Data below >>
....
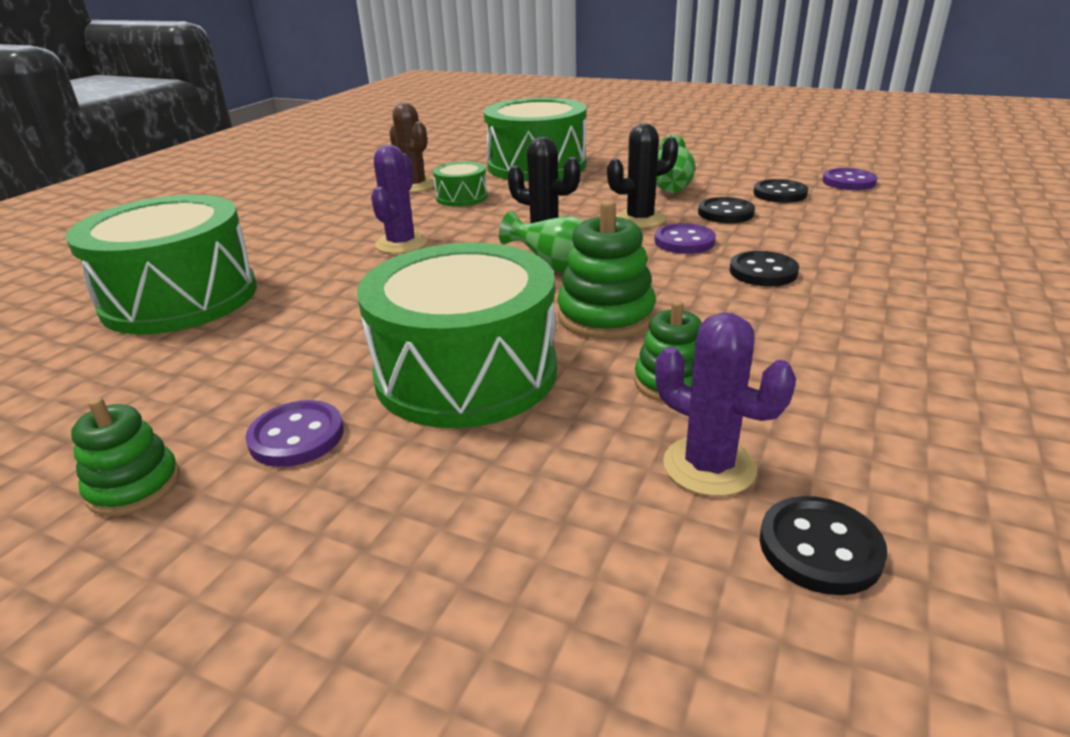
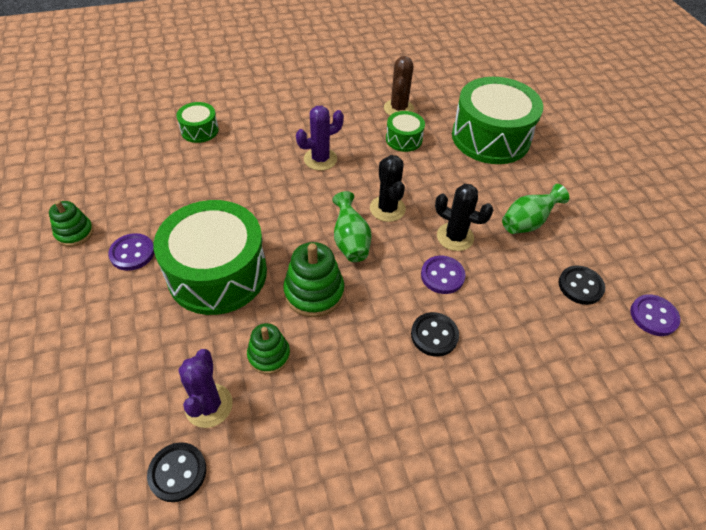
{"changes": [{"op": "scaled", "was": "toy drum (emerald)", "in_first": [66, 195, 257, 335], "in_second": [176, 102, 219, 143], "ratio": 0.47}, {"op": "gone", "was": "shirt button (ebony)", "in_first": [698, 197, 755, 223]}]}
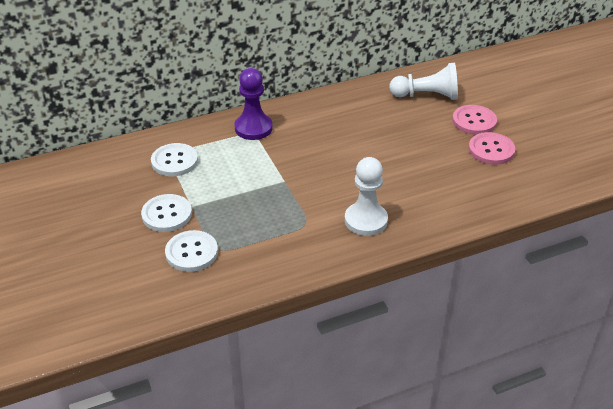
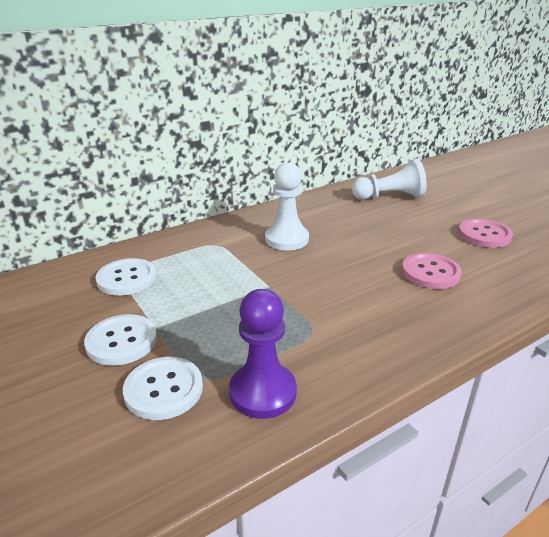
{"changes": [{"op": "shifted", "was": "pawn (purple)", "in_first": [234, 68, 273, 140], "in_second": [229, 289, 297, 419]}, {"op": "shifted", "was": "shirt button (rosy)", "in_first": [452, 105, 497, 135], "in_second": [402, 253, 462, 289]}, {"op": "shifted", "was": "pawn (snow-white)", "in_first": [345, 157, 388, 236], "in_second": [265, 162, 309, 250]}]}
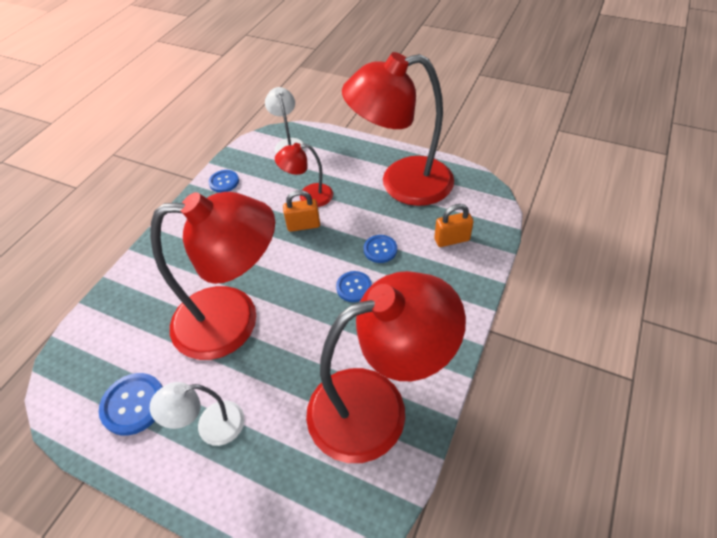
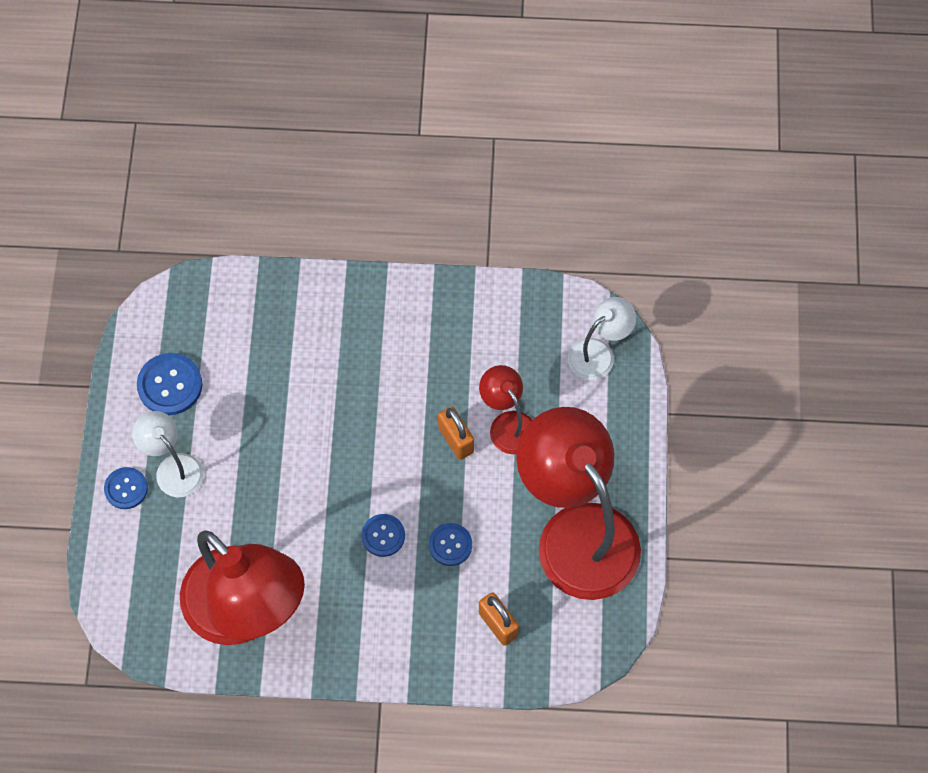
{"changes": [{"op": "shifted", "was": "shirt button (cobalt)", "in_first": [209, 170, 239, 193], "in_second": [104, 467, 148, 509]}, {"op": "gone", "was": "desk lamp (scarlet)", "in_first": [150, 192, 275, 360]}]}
....
Exercise requirements >>
Search the material above for "gone". Copy each line that has it.

Result of the task >>
{"changes": [{"op": "scaled", "was": "toy drum (emerald)", "in_first": [66, 195, 257, 335], "in_second": [176, 102, 219, 143], "ratio": 0.47}, {"op": "gone", "was": "shirt button (ebony)", "in_first": [698, 197, 755, 223]}]}
{"changes": [{"op": "shifted", "was": "shirt button (cobalt)", "in_first": [209, 170, 239, 193], "in_second": [104, 467, 148, 509]}, {"op": "gone", "was": "desk lamp (scarlet)", "in_first": [150, 192, 275, 360]}]}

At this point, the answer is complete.